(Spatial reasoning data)
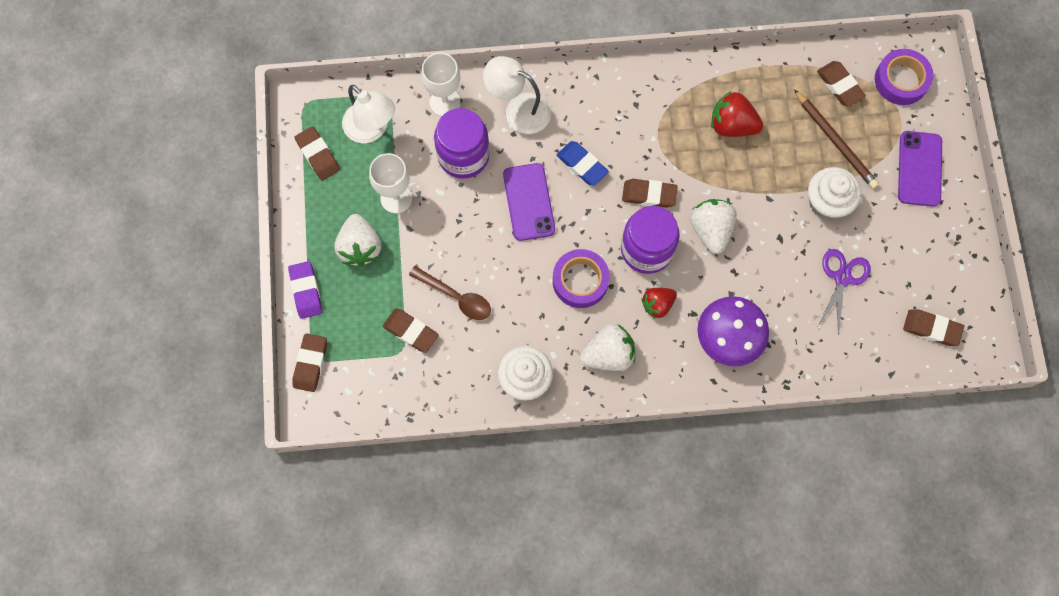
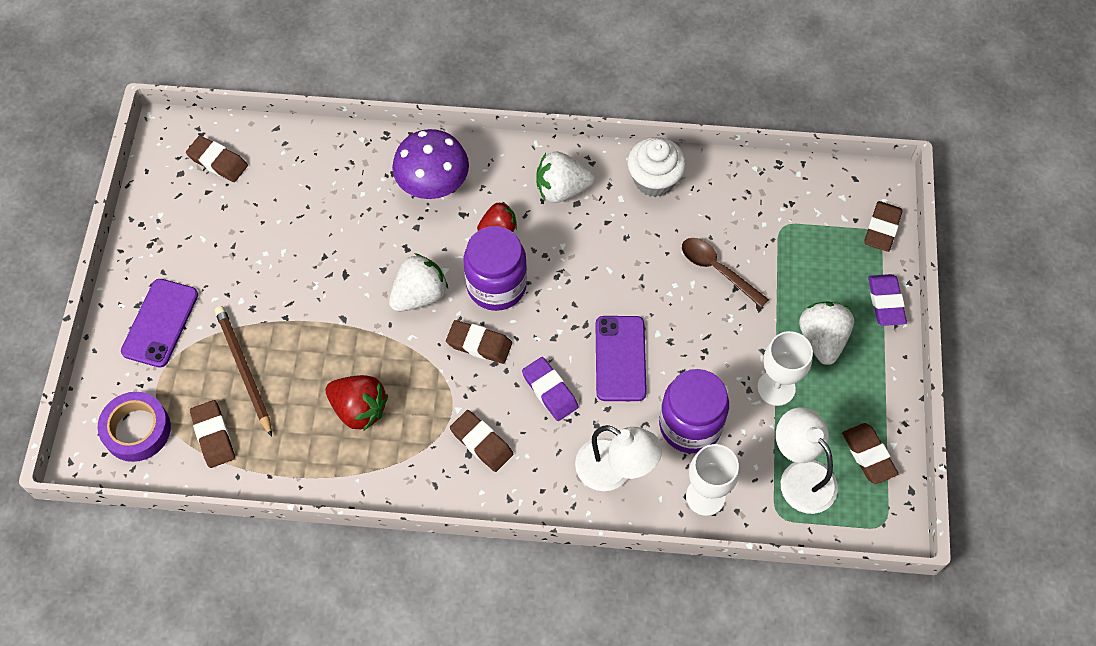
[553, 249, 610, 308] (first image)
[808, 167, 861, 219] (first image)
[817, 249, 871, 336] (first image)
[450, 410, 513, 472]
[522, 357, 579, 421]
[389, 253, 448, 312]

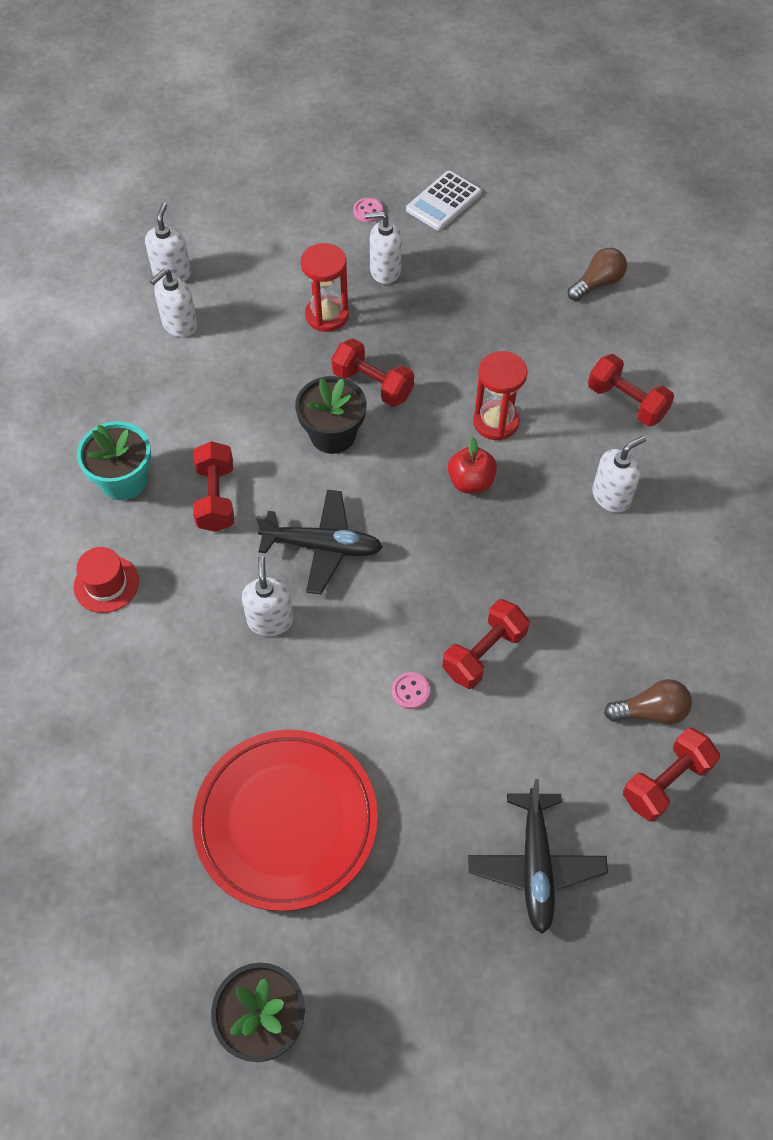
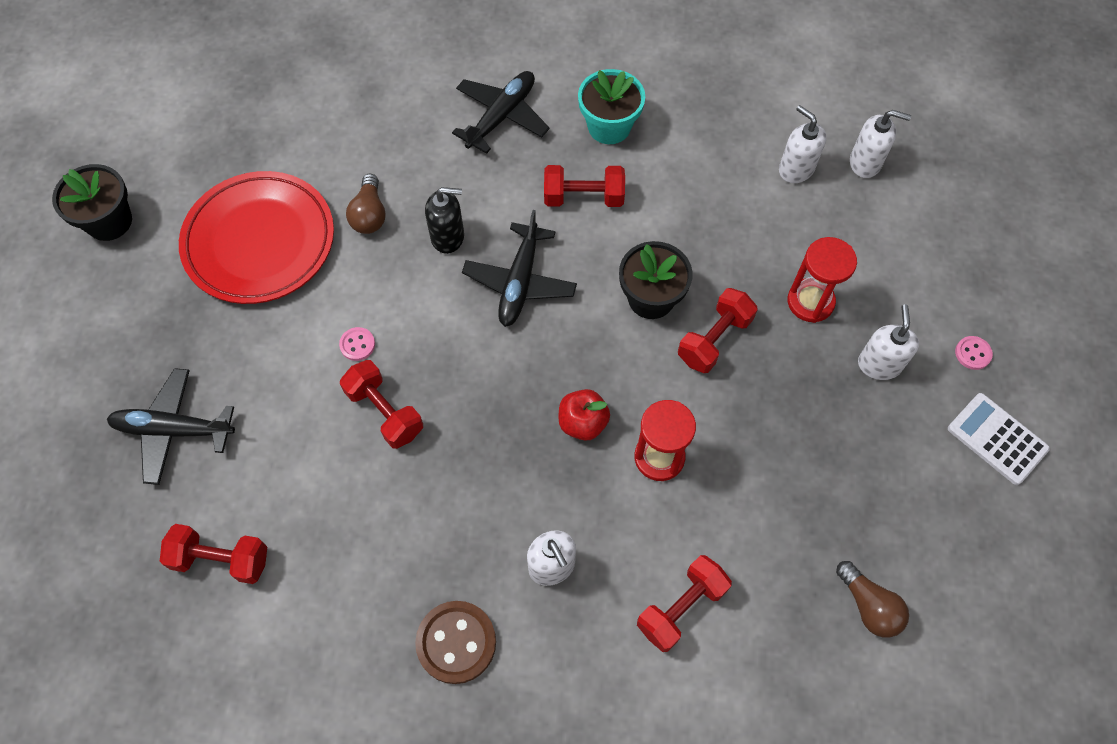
[415, 601, 496, 684]
[346, 174, 386, 234]
[452, 71, 550, 154]
[425, 187, 464, 254]
[160, 524, 267, 584]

• **ASSIGNMENT**: Would you provide an exact, picture-free copy of the data above?

• **RESPONSE TO THIS TASK**:
[553, 249, 610, 308] (first image)
[808, 167, 861, 219] (first image)
[817, 249, 871, 336] (first image)
[450, 410, 513, 472]
[522, 357, 579, 421]
[389, 253, 448, 312]

[415, 601, 496, 684]
[346, 174, 386, 234]
[452, 71, 550, 154]
[425, 187, 464, 254]
[160, 524, 267, 584]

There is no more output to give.